▶ _What is expected_
Every record that follows must be duplicated exactly, with images left out.
*** Records for the task ***
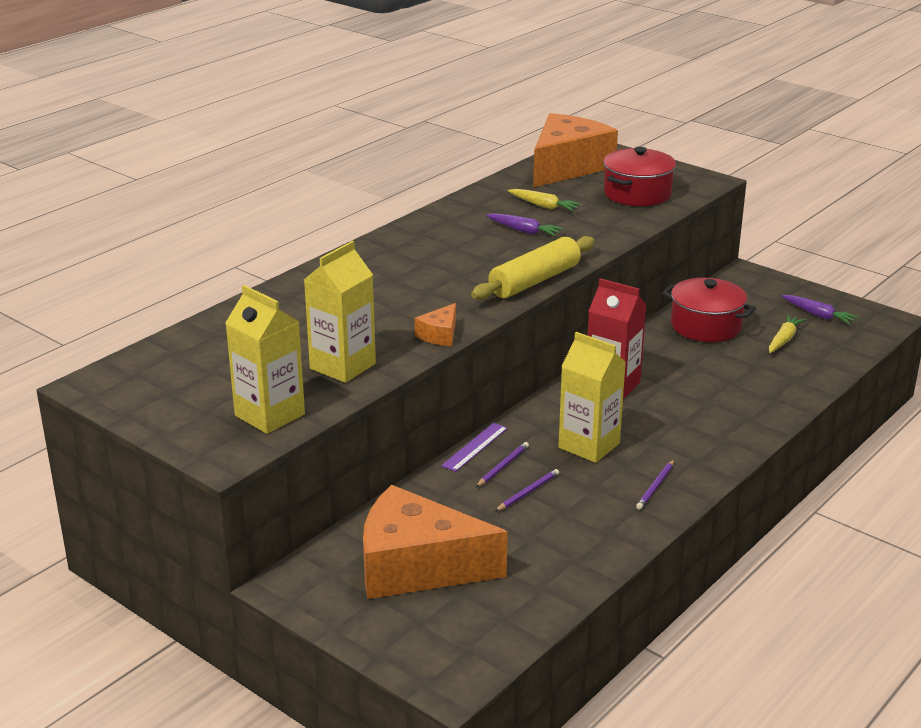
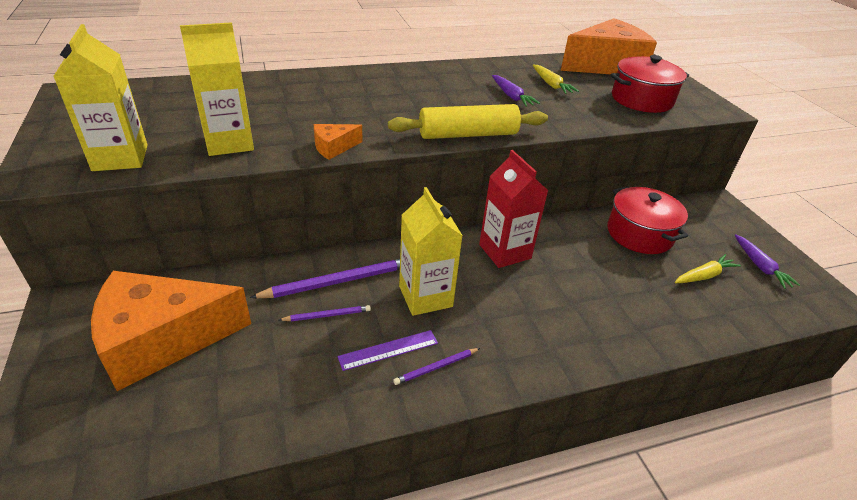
camera: 30 degrees right, 10 degrees up
(417, 567) = (162, 339): orange cheese -> orange cheese turned 60 degrees counterclockwise
(475, 447) = (339, 254): purple ruler -> purple ruler (388, 350)
(502, 466) = (338, 281): purple pencil -> purple pencil, size x1.91

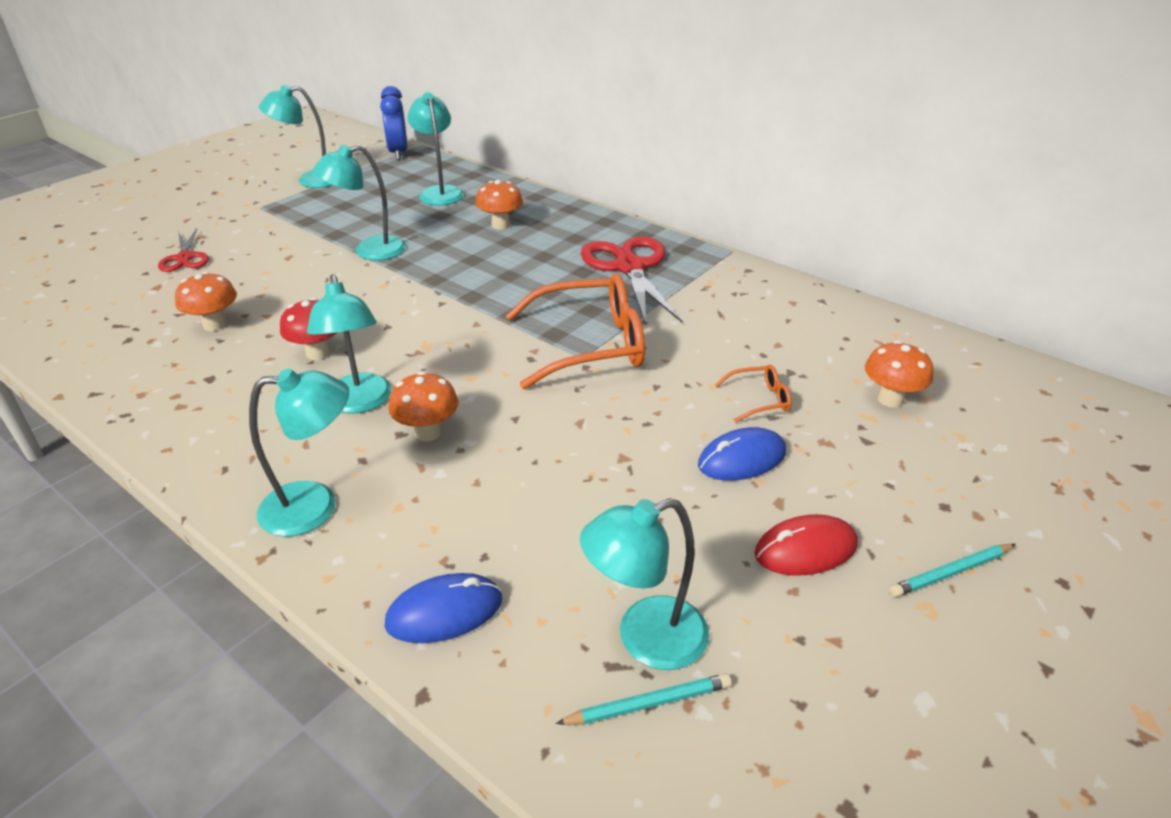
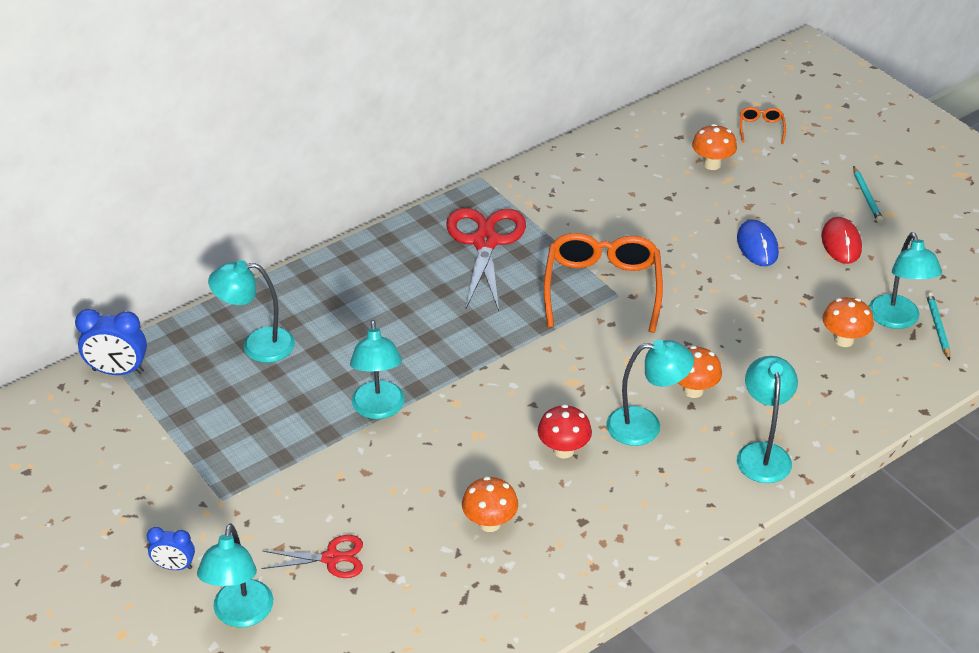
camera: 75 degrees left, 5 degrees up
(190, 203) = (174, 566): none -> blue clock
(311, 180) = (162, 453): turquoise lamp -> turquoise lamp (241, 615)
(444, 612) = (867, 397): blue mouse -> none
(500, 225) = (363, 309): orange mushroom -> orange mushroom (844, 340)
(629, 267) = (485, 242): red scissors -> red scissors turned 90 degrees clockwise
(759, 400) = (697, 221): orange glasses -> orange glasses (761, 128)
*** End of Records for the task ***
▶ _Exercise result_
camera: 30 degrees right, 10 degrees up
(417, 567) = (162, 339): orange cheese -> orange cheese turned 60 degrees counterclockwise
(475, 447) = (339, 254): purple ruler -> purple ruler (388, 350)
(502, 466) = (338, 281): purple pencil -> purple pencil, size x1.91

camera: 75 degrees left, 5 degrees up
(190, 203) = (174, 566): none -> blue clock
(311, 180) = (162, 453): turquoise lamp -> turquoise lamp (241, 615)
(444, 612) = (867, 397): blue mouse -> none
(500, 225) = (363, 309): orange mushroom -> orange mushroom (844, 340)
(629, 267) = (485, 242): red scissors -> red scissors turned 90 degrees clockwise
(759, 400) = (697, 221): orange glasses -> orange glasses (761, 128)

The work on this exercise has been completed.